Problem details: From the records below, return every line containing the word "pink".

Data:

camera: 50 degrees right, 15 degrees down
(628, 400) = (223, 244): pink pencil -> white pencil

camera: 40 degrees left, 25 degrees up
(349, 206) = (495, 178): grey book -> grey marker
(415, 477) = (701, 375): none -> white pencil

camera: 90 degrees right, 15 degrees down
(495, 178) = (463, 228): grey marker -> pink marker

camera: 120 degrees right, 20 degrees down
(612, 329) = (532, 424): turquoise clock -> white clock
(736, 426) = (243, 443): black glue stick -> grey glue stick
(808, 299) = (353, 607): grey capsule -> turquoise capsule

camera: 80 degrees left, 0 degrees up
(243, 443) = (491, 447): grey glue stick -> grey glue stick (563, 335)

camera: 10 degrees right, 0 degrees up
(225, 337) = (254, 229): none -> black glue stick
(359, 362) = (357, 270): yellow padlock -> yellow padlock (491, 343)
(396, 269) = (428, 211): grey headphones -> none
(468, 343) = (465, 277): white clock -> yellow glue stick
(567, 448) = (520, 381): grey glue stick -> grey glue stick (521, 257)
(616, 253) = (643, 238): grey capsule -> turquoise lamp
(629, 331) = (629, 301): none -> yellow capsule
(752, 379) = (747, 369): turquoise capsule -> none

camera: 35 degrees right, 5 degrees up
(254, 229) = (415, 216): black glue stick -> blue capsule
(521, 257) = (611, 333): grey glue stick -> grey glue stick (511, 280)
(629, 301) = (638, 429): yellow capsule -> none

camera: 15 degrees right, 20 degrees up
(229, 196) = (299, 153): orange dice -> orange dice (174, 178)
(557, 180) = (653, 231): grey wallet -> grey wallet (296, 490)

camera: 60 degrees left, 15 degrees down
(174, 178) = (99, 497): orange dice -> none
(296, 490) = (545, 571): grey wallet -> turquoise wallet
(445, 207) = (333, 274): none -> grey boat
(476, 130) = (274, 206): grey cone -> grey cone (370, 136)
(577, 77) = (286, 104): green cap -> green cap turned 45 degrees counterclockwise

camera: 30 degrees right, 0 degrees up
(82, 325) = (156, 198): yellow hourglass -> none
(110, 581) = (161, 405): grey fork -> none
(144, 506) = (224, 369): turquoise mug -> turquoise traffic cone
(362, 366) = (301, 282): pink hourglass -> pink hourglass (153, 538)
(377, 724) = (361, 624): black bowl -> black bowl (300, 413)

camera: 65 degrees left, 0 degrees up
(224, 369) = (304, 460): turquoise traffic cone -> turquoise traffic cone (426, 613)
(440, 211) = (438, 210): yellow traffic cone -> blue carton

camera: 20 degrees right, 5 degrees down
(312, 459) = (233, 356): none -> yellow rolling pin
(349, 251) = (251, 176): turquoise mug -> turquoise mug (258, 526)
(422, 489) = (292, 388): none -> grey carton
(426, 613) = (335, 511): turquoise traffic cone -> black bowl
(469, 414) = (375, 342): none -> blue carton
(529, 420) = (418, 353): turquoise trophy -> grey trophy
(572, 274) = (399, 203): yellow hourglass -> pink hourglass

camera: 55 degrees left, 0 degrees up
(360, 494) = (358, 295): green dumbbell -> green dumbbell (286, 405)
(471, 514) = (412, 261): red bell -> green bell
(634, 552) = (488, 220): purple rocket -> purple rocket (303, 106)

Solution:
(628, 400) = (223, 244): pink pencil -> white pencil
(495, 178) = (463, 228): grey marker -> pink marker
(362, 366) = (301, 282): pink hourglass -> pink hourglass (153, 538)
(572, 274) = (399, 203): yellow hourglass -> pink hourglass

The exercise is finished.